**Direction**
Extract every line of the data that contains the string "oriented". Case counts.

(Stored items)
— BEGIN —

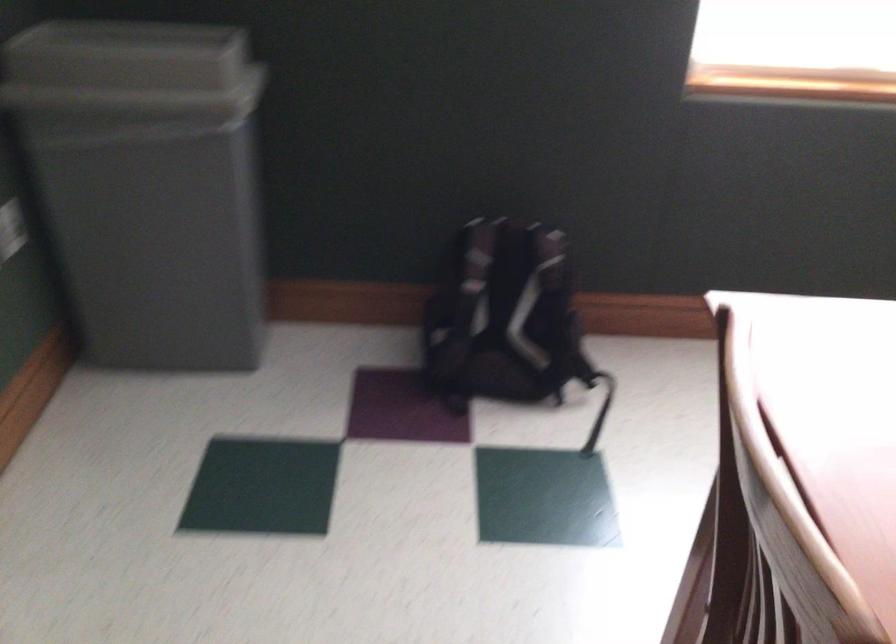
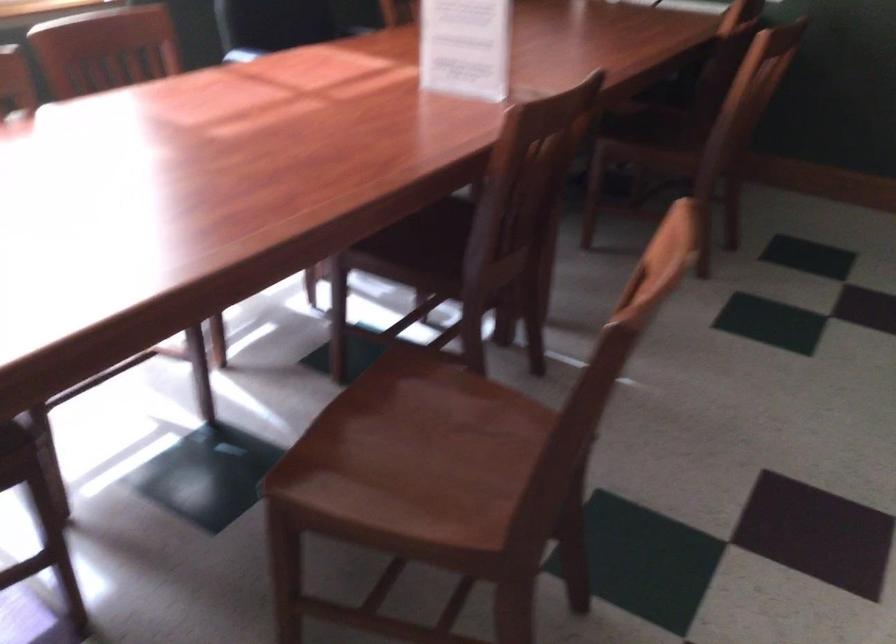
Question: Based on the continuous images, in which direction is the camera rotating? Reply with the corresponding letter.

Choices:
 (A) Left
 (B) Right
 (C) Up
 (D) Down

Answer: (B)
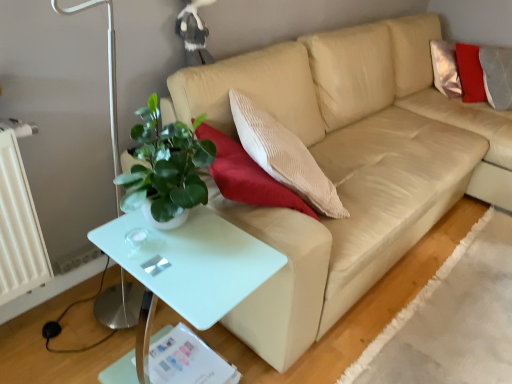
The width and height of the screenshot is (512, 384). I want to click on white glossy table at lower left, so click(x=191, y=262).

What do you see at coordinates (191, 262) in the screenshot? The width and height of the screenshot is (512, 384). I see `white glossy table at lower left` at bounding box center [191, 262].

At what (x,y) coordinates should I click in order to perform the action: click on beige leather couch at center. Please return your answer as a coordinate pair (x, y). This screenshot has width=512, height=384. Looking at the image, I should click on (348, 165).

Describe the element at coordinates (348, 165) in the screenshot. The image size is (512, 384). I see `beige leather couch at center` at that location.

The height and width of the screenshot is (384, 512). I want to click on white glossy table at lower left, so click(x=191, y=262).

Can you confirm if beige leather couch at center is positioned to the left of white glossy table at lower left?

In fact, beige leather couch at center is to the right of white glossy table at lower left.

Which object is closer to the camera taking this photo, beige leather couch at center or white glossy table at lower left?

white glossy table at lower left.

Is point (426, 179) closer to viewer compared to point (122, 233)?

No, it is not.

From the image's perspective, is beige leather couch at center on top of white glossy table at lower left?

Indeed, from the image's perspective, beige leather couch at center is shown above white glossy table at lower left.

From a real-world perspective, which is physically above, beige leather couch at center or white glossy table at lower left?

From a 3D spatial view, beige leather couch at center is above.

Looking at their sizes, would you say beige leather couch at center is wider or thinner than white glossy table at lower left?

Clearly, beige leather couch at center has more width compared to white glossy table at lower left.

Does beige leather couch at center have a greater height compared to white glossy table at lower left?

Yes.

Can you confirm if beige leather couch at center is bigger than white glossy table at lower left?

Yes, beige leather couch at center is bigger than white glossy table at lower left.

Does beige leather couch at center contain white glossy table at lower left?

Definitely not — white glossy table at lower left is not inside beige leather couch at center.

Looking at this image, can you see beige leather couch at center touching white glossy table at lower left?

There is a gap between beige leather couch at center and white glossy table at lower left.

Is beige leather couch at center oriented away from white glossy table at lower left?

No, beige leather couch at center's orientation is not away from white glossy table at lower left.

What's the angular difference between beige leather couch at center and white glossy table at lower left's facing directions?

0.553 degrees.

How far apart are beige leather couch at center and white glossy table at lower left?

They are 25.03 inches apart.

You are a GUI agent. You are given a task and a screenshot of the screen. Output one action in this format:
    pyautogui.click(x=<x>, y=<y>)
    Task: Click on the table that appears below the beige leather couch at center (from the image's perspective)
    The height and width of the screenshot is (384, 512).
    Given the screenshot: What is the action you would take?
    pyautogui.click(x=191, y=262)

Does white glossy table at lower left appear on the left side of beige leather couch at center?

Yes, white glossy table at lower left is to the left of beige leather couch at center.

Between white glossy table at lower left and beige leather couch at center, which one is positioned in front?

white glossy table at lower left is closer to the camera.

Between point (182, 315) and point (498, 120), which one is positioned in front?

Positioned in front is point (182, 315).

From the image's perspective, is white glossy table at lower left positioned above or below beige leather couch at center?

white glossy table at lower left is below beige leather couch at center.

From a real-world perspective, is white glossy table at lower left physically located above or below beige leather couch at center?

From a real-world perspective, white glossy table at lower left is physically below beige leather couch at center.

Between white glossy table at lower left and beige leather couch at center, which one has larger width?

beige leather couch at center is wider.

In the scene shown: Considering the sizes of objects white glossy table at lower left and beige leather couch at center in the image provided, who is shorter, white glossy table at lower left or beige leather couch at center?

Standing shorter between the two is white glossy table at lower left.

Is white glossy table at lower left bigger or smaller than beige leather couch at center?

Considering their sizes, white glossy table at lower left takes up less space than beige leather couch at center.

Is white glossy table at lower left completely or partially outside of beige leather couch at center?

white glossy table at lower left is positioned outside beige leather couch at center.

Is white glossy table at lower left in contact with beige leather couch at center?

No, white glossy table at lower left is not beside beige leather couch at center.

Is white glossy table at lower left oriented away from beige leather couch at center?

No, beige leather couch at center is not at the back of white glossy table at lower left.

How many degrees apart are the facing directions of white glossy table at lower left and beige leather couch at center?

The angle between the facing direction of white glossy table at lower left and the facing direction of beige leather couch at center is 0.553 degrees.

Find the location of a particular element. table in front of the beige leather couch at center is located at coordinates (191, 262).

The height and width of the screenshot is (384, 512). In the image, there is a beige leather couch at center. Find the location of `table below it (from the image's perspective)`. table below it (from the image's perspective) is located at coordinates (191, 262).

The image size is (512, 384). Find the location of `table on the left side of beige leather couch at center`. table on the left side of beige leather couch at center is located at coordinates [191, 262].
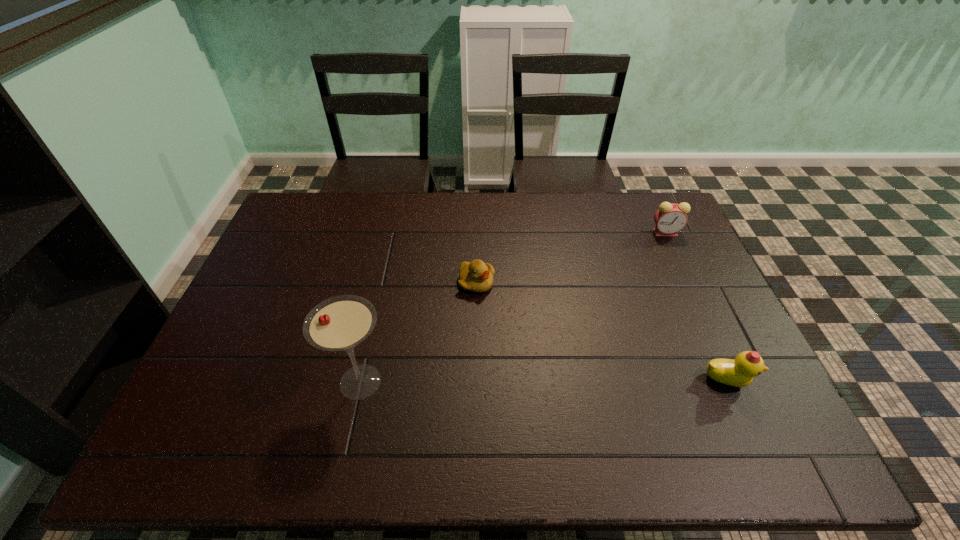
Locate an element on the screen. The image size is (960, 540). vacant space situated 0.350m at the beak of the left duckling is located at coordinates (575, 371).

You are a GUI agent. You are given a task and a screenshot of the screen. Output one action in this format:
    pyautogui.click(x=<x>, y=<y>)
    Task: Click on the vacant space situated on the face of the farthest object
    The width and height of the screenshot is (960, 540).
    Given the screenshot: What is the action you would take?
    pyautogui.click(x=629, y=264)

Identify the location of free space located 0.060m on the face of the farthest object. The width and height of the screenshot is (960, 540). (648, 244).

The width and height of the screenshot is (960, 540). Identify the location of free space located on the face of the farthest object. (629, 264).

Where is `object at the far edge`? object at the far edge is located at coordinates (670, 218).

Identify the location of martini positioned at the near edge. The height and width of the screenshot is (540, 960). (340, 323).

Where is `duckling that is positioned at the near edge`? duckling that is positioned at the near edge is located at coordinates (740, 372).

This screenshot has width=960, height=540. Identify the location of duckling at the right edge. tap(740, 372).

This screenshot has width=960, height=540. I want to click on alarm clock at the right edge, so coord(670,218).

Image resolution: width=960 pixels, height=540 pixels. What are the coordinates of `object that is at the far right corner` in the screenshot? It's located at (670, 218).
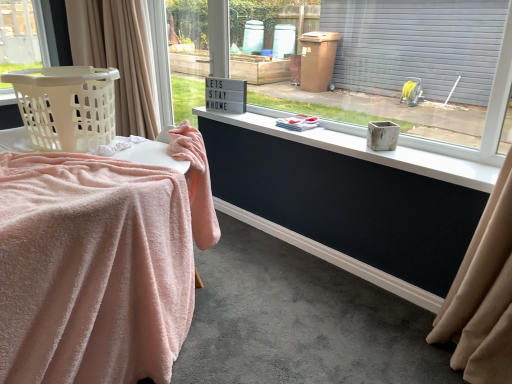
Question: Is point (380, 152) closer or farther from the camera than point (134, 79)?

Choices:
 (A) farther
 (B) closer

Answer: (B)

Question: From the image's perspective, is white matte concrete at center above or below beige fabric curtain at left?

Choices:
 (A) below
 (B) above

Answer: (A)

Question: Which of these objects is positioned farthest from the beige fabric curtain at left?

Choices:
 (A) white matte concrete at center
 (B) beige plastic laundry basket at left
 (C) white plastic sign at upper center
 (D) pink fluffy blanket at left
 (E) matte concrete planter at center

Answer: (E)

Question: Which object is positioned closest to the white matte concrete at center?

Choices:
 (A) white plastic sign at upper center
 (B) pink fluffy blanket at left
 (C) beige plastic laundry basket at left
 (D) beige fabric curtain at left
 (E) matte concrete planter at center

Answer: (E)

— END —

**Result**
Is beige leather couch at center oriented away from white glossy table at lower left?
Is white glossy table at lower left oriented away from beige leather couch at center?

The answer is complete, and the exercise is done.